**DATA UNDER STUDY:**

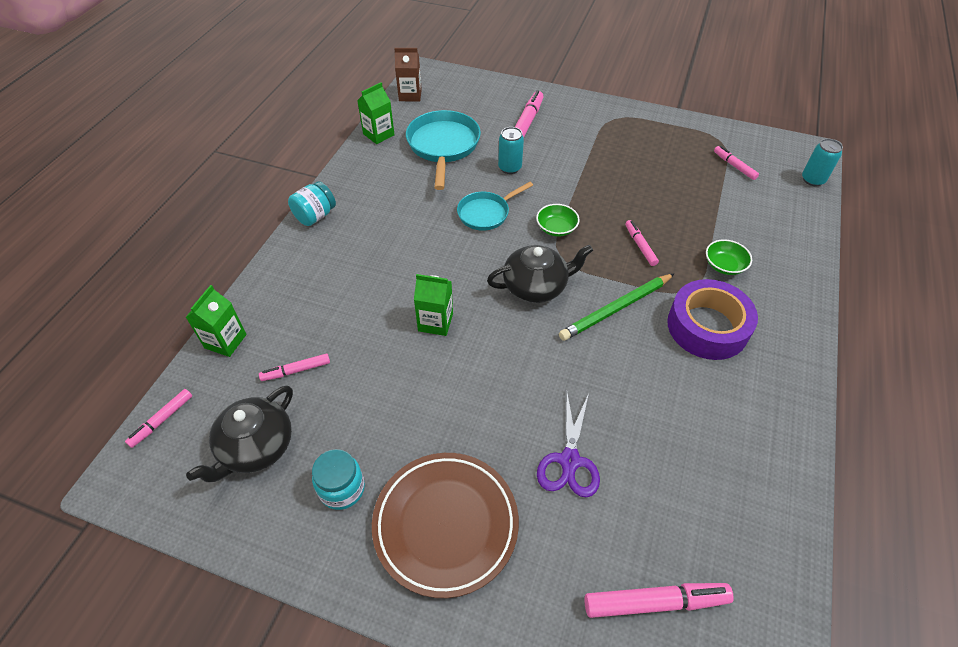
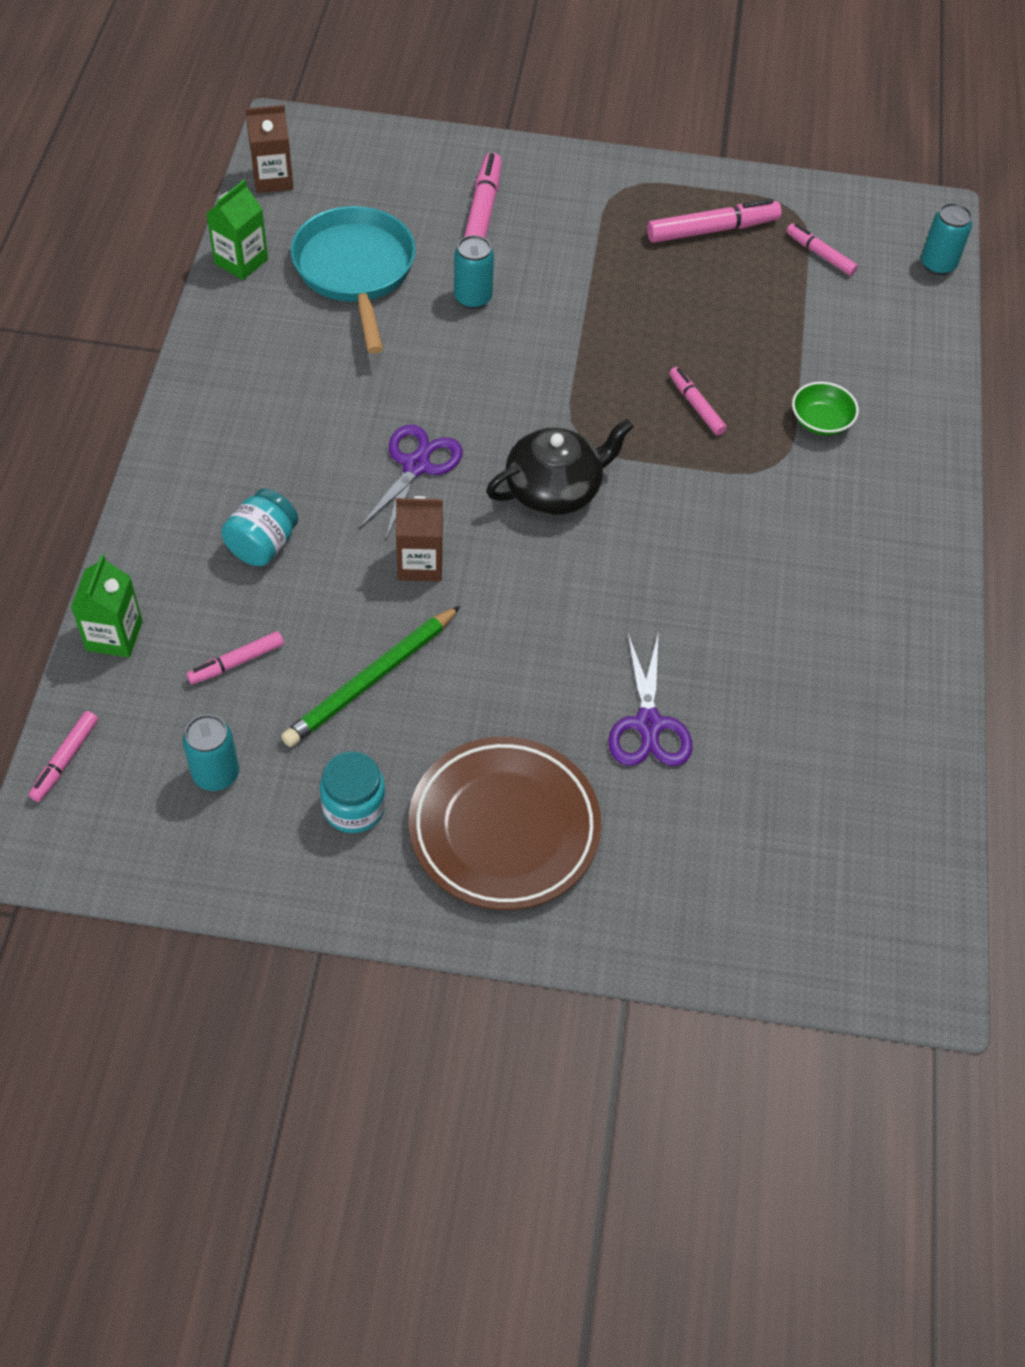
camera: 15 degrees left, 5 degrees up
(256, 447) = (216, 774): black teapot -> turquoise can
(315, 216) = (182, 420): turquoise jar -> turquoise jar (262, 545)
(435, 322) = (420, 563): green carton -> brown carton
(449, 260) = (416, 465): none -> purple scissors
(486, 213) = (453, 381): turquoise pan -> none
(556, 228) = (566, 393): green bowl -> none
(616, 308) = (676, 507): green pencil -> green pencil (371, 679)
(655, 602) = (781, 871): pink marker -> pink marker (712, 230)
(707, 327) = (806, 516): purple tape -> none

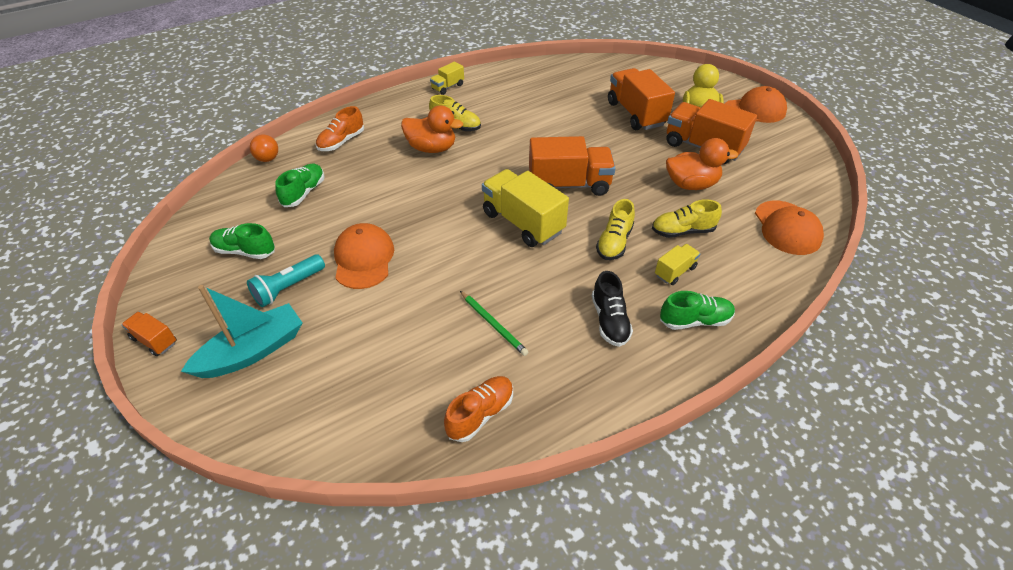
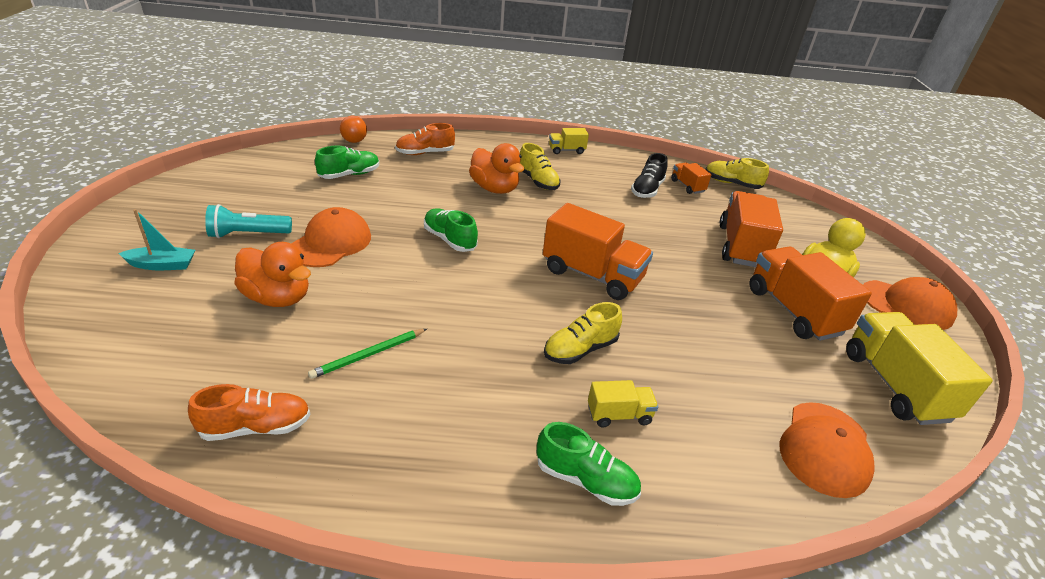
camera: 30 degrees right, 10 degrees down
(154, 340) = (116, 221): orange truck -> orange truck (687, 186)
(245, 251) = (254, 194): green shoe -> green shoe (449, 239)
(252, 351) = (162, 265): turquoise boat -> turquoise boat, size x0.58
(493, 324) = (369, 355): green pencil -> green pencil turned 60 degrees clockwise
(522, 222) = (505, 284): yellow truck -> yellow truck (894, 385)
(609, 320) = (487, 420): black shoe -> black shoe (647, 190)
(682, 231) = (675, 380): yellow shoe -> yellow shoe (731, 183)
(691, 184) = (737, 339): orange duck -> orange duck (278, 297)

**DIRECTIONS:** In the data above, find the line with "camera: 30 degrees right, 10 degrees down" and the line with "(522, 222) = (505, 284): yellow". Retype both, plus every line between them, exactly.

**THE COMPLETED TASK:**
camera: 30 degrees right, 10 degrees down
(154, 340) = (116, 221): orange truck -> orange truck (687, 186)
(245, 251) = (254, 194): green shoe -> green shoe (449, 239)
(252, 351) = (162, 265): turquoise boat -> turquoise boat, size x0.58
(493, 324) = (369, 355): green pencil -> green pencil turned 60 degrees clockwise
(522, 222) = (505, 284): yellow truck -> yellow truck (894, 385)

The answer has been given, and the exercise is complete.